## EXERCISE GOAL
Output each record below exactly. No images go in the copy.

════════

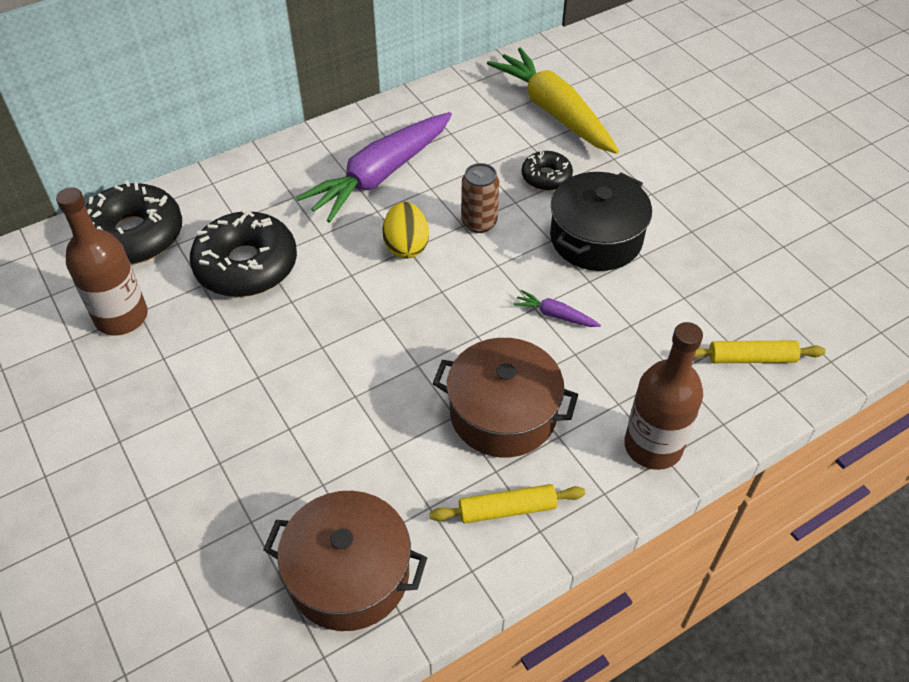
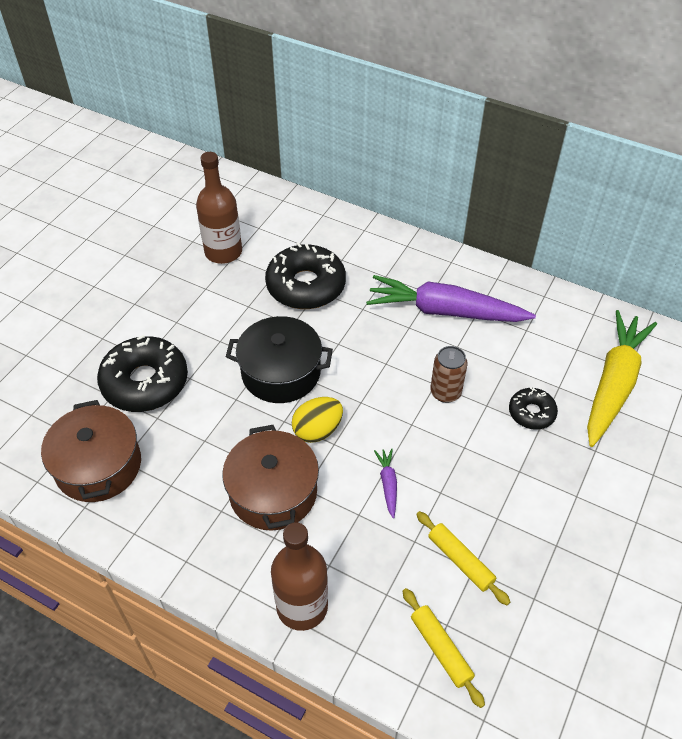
camera: 60 degrees right, 0 degrees up
(134, 236) = (290, 220): black donut -> black donut (145, 382)
(406, 246) = (388, 360): yellow egg -> yellow egg (317, 430)
(507, 509) = (192, 532): yellow rolling pin -> yellow rolling pin (460, 561)
(596, 238) = (490, 477): black pot -> black pot (281, 372)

════════

## OUTPUT BELOW
camera: 60 degrees right, 0 degrees up
(134, 236) = (290, 220): black donut -> black donut (145, 382)
(406, 246) = (388, 360): yellow egg -> yellow egg (317, 430)
(507, 509) = (192, 532): yellow rolling pin -> yellow rolling pin (460, 561)
(596, 238) = (490, 477): black pot -> black pot (281, 372)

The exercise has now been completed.